**Task instructions**.
Would you filter these records and copy every line that has the word "degrees"?

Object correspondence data
• • • • •

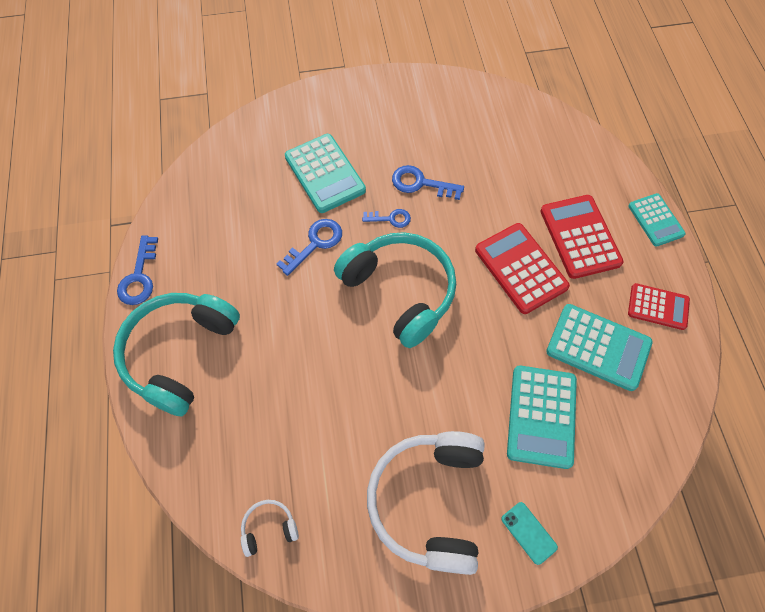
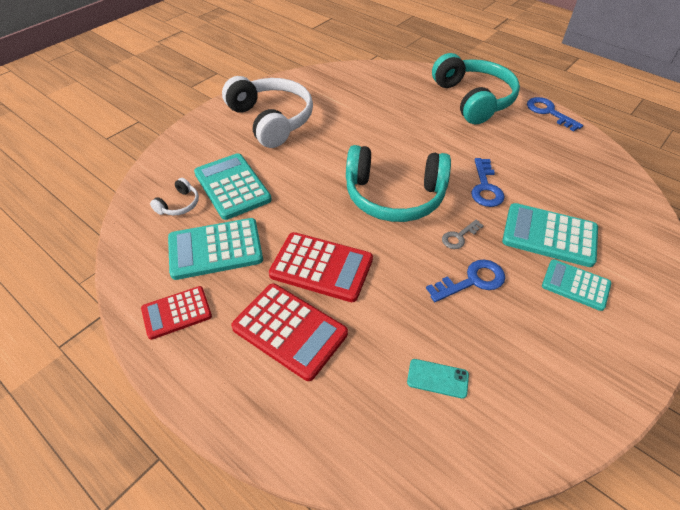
camera: 140 degrees right, 15 degrees down
(269, 528) = (342, 76): white headphones -> white headphones (179, 204)
(390, 219) = (459, 237): blue key -> grey key
(529, 533) = (203, 136): turquoise phone -> turquoise phone (437, 378)
(655, 220) = (219, 407): turquoise calculator -> turquoise calculator (575, 285)

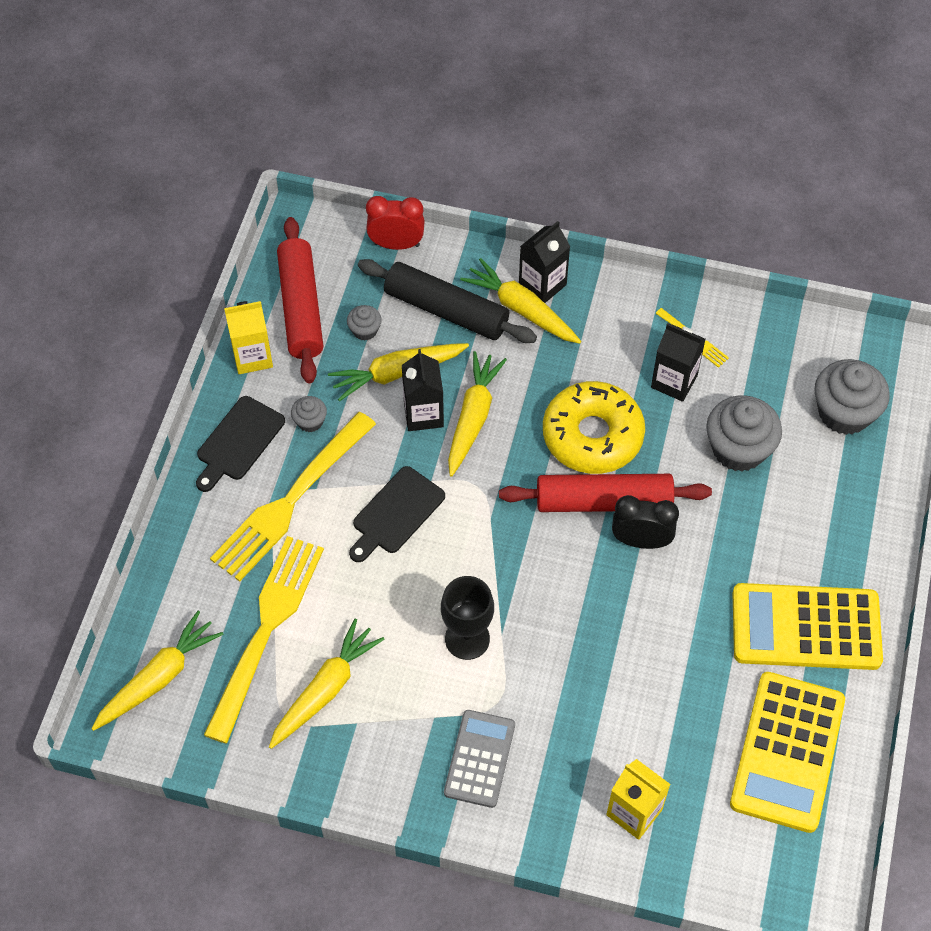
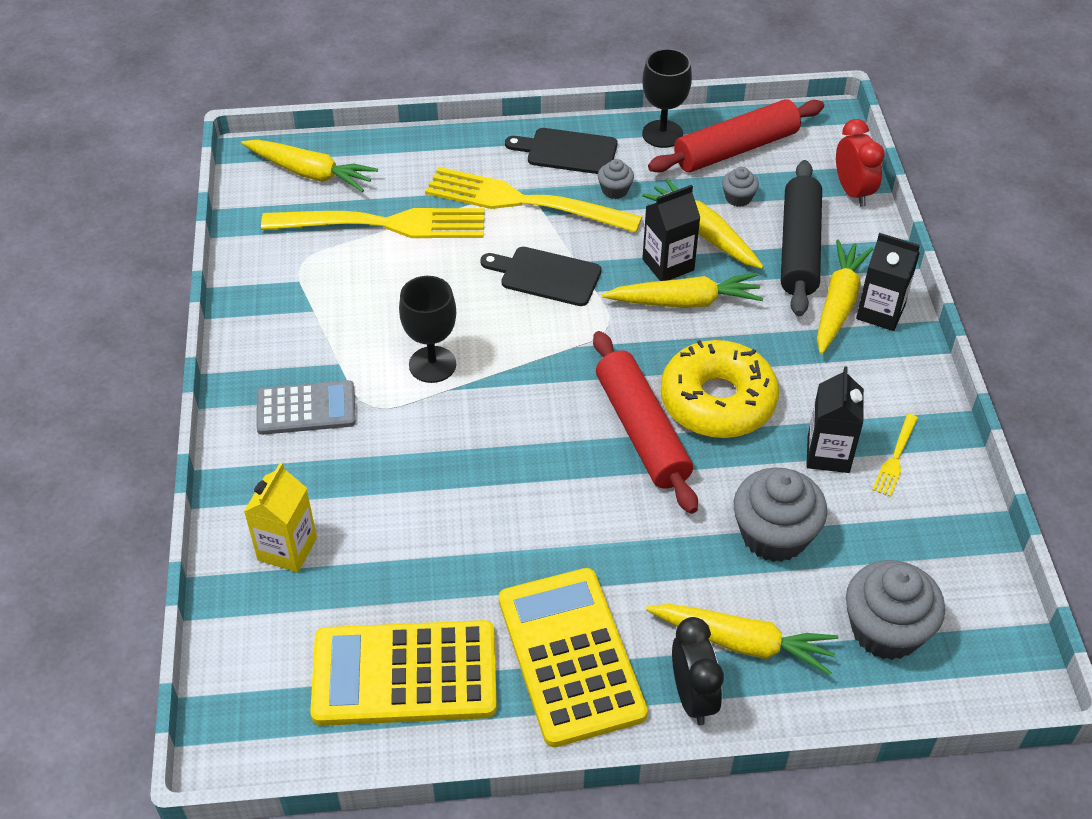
camera: 70 degrees right, 10 degrees down
(252, 357) = (662, 134): yellow carton -> black goblet
(325, 689) = (339, 280): yellow carrot -> yellow carrot (743, 643)
(641, 541) = (609, 475): black clock -> black clock (692, 697)

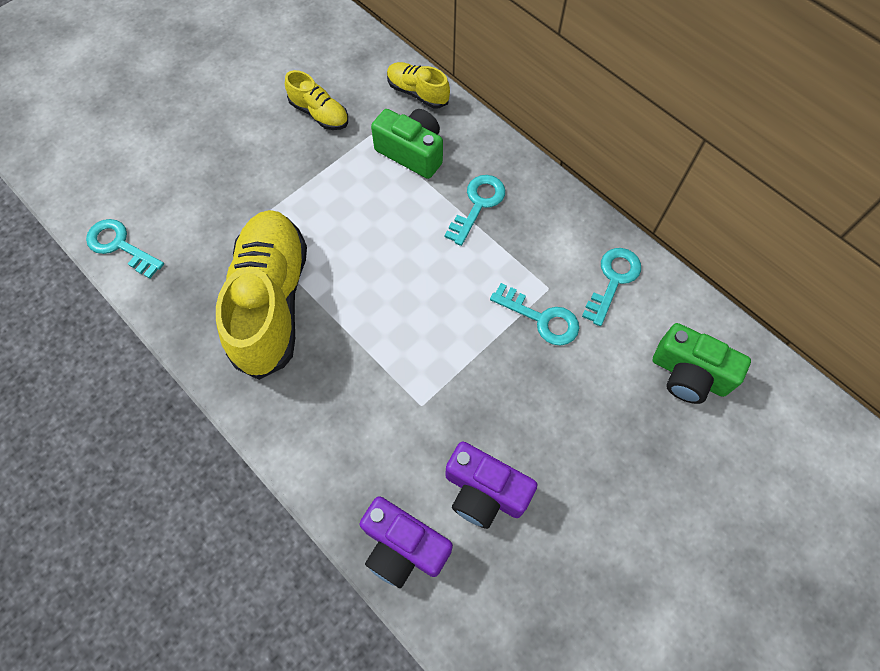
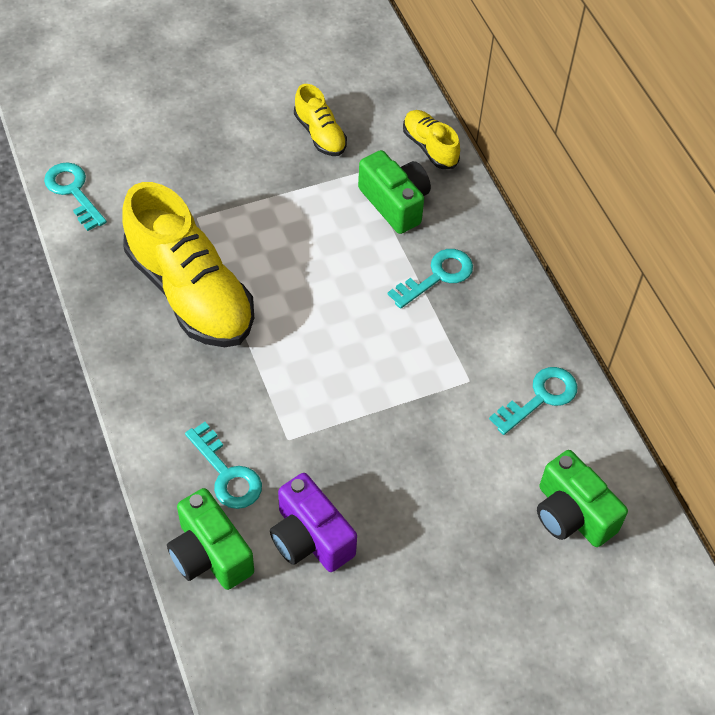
camera: 20 degrees right, 10 degrees down
(271, 301) = (190, 293): yellow shoe -> yellow shoe turned 120 degrees clockwise
(403, 547) = (210, 554): purple camera -> green camera
(541, 318) = (447, 406): turquoise key -> turquoise key (227, 474)

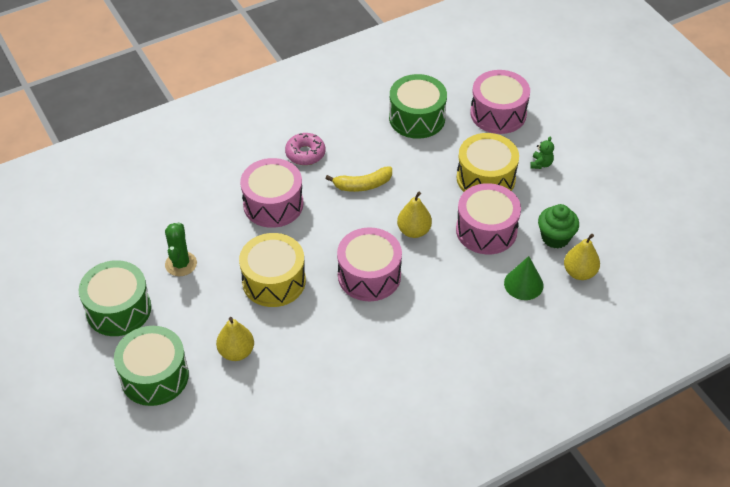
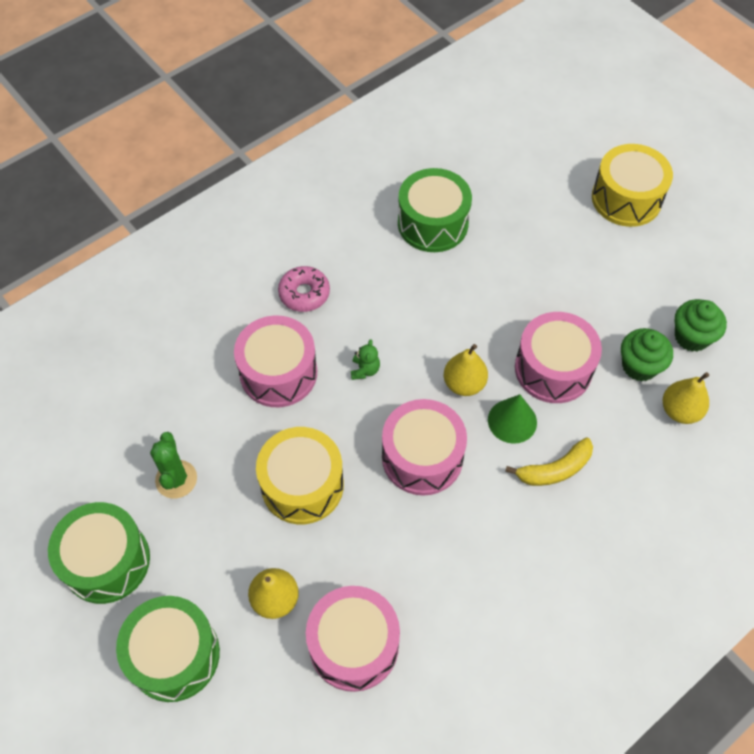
camera: 10 degrees left, 10 degrees up
(363, 185) = (386, 328): yellow banana -> yellow banana (554, 469)
(485, 178) = (536, 296): yellow drum -> yellow drum (626, 198)
(498, 113) = (530, 203): pink drum -> pink drum (354, 645)
(523, 284) = (616, 438): green cone -> green cone (512, 421)
(541, 164) = (598, 265): green teddy bear -> green teddy bear (365, 370)
(603, 223) = (691, 337): none -> green cupcake

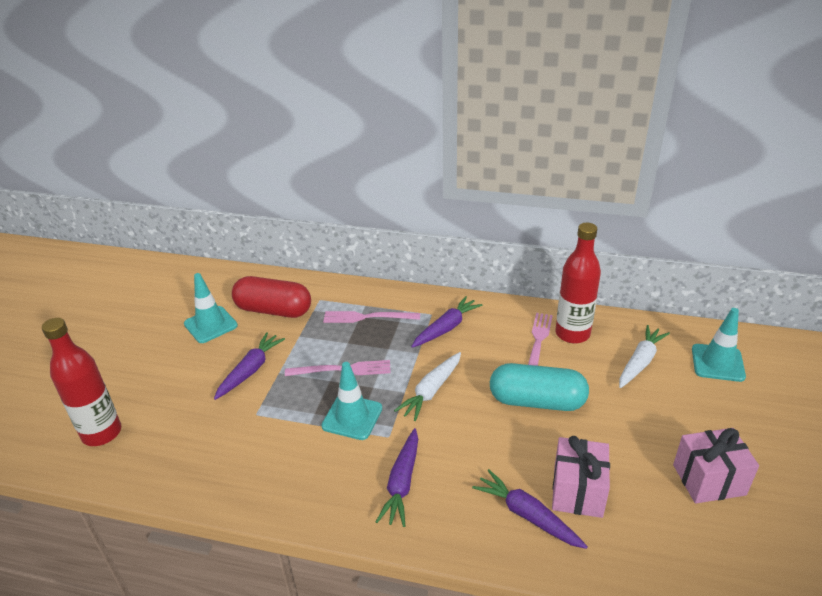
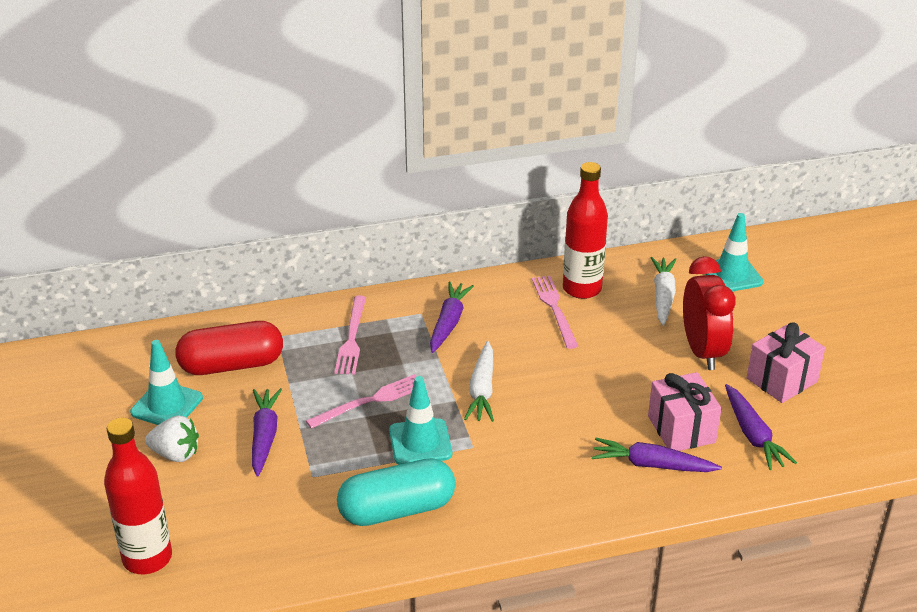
camera: 30 degrees left, 0 degrees up
(185, 362) = (175, 454): none -> white strawberry
(367, 317) = (352, 338): pink fork -> pink fork turned 60 degrees counterclockwise
(402, 483) = (519, 482): purple carrot -> purple carrot (753, 435)
(537, 401) = (592, 365): turquoise capsule -> turquoise capsule (397, 510)
(645, 424) = (702, 351): none -> red clock

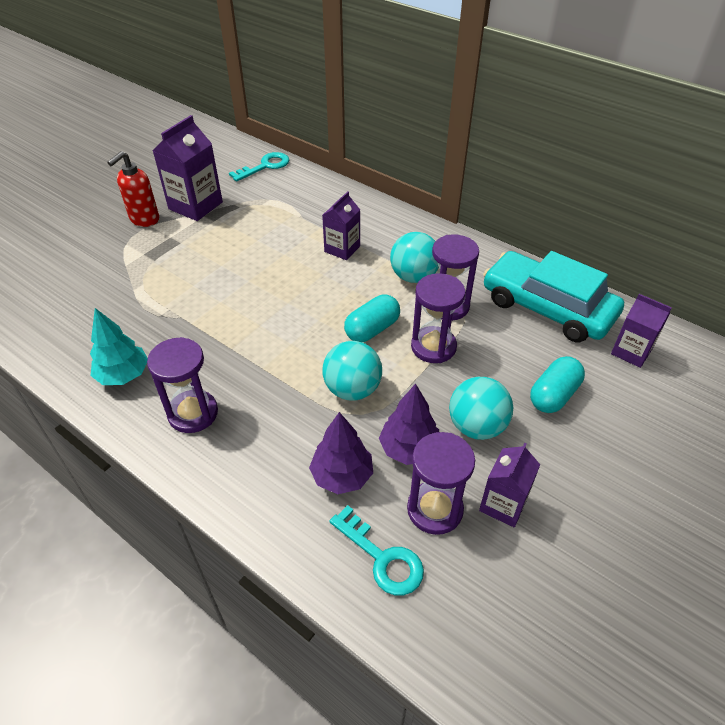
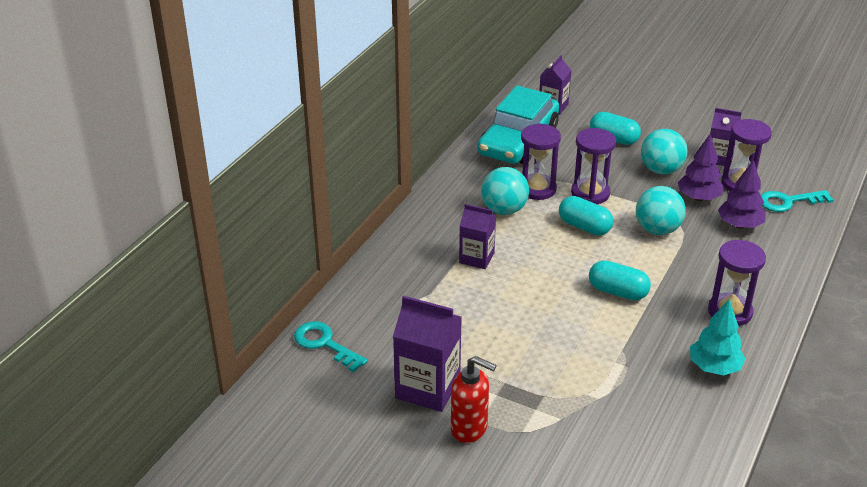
camera: 100 degrees left, 10 degrees down
(260, 331) = (617, 292): none -> turquoise capsule
(382, 557) = (788, 202): turquoise key -> turquoise key turned 135 degrees counterclockwise

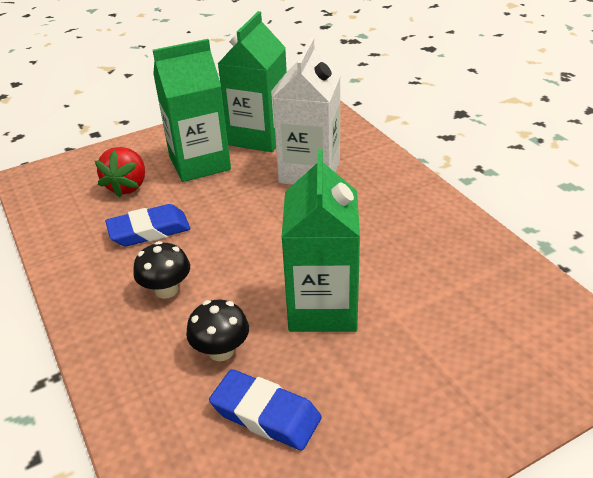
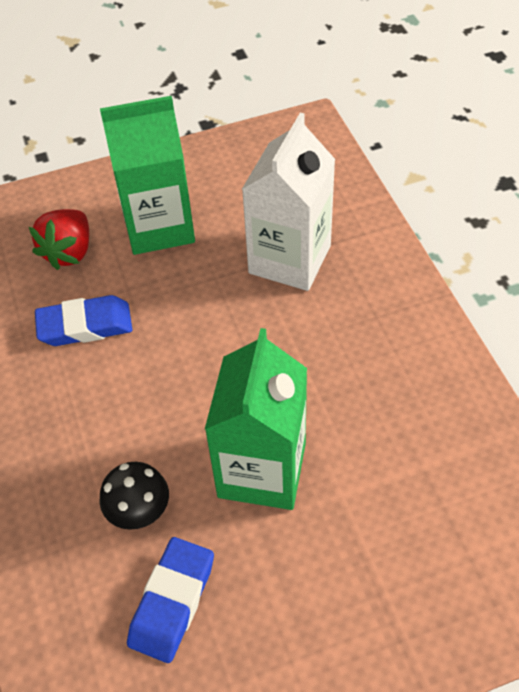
camera: 10 degrees right, 15 degrees up
(166, 290) = (92, 417): black mushroom -> none
(259, 137) = (239, 192): green carton -> none
(266, 414) = (172, 602): blue eraser -> blue eraser turned 75 degrees clockwise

• • • • •

**Response area**.
camera: 140 degrees right, 15 degrees down
camera: 70 degrees right, 10 degrees down
camera: 20 degrees right, 10 degrees down
(271, 301) = (190, 293): yellow shoe -> yellow shoe turned 120 degrees clockwise
camera: 10 degrees left, 10 degrees up
camera: 30 degrees left, 0 degrees up
(367, 317) = (352, 338): pink fork -> pink fork turned 60 degrees counterclockwise
camera: 100 degrees left, 10 degrees down
(382, 557) = (788, 202): turquoise key -> turquoise key turned 135 degrees counterclockwise
camera: 10 degrees right, 15 degrees up
(266, 414) = (172, 602): blue eraser -> blue eraser turned 75 degrees clockwise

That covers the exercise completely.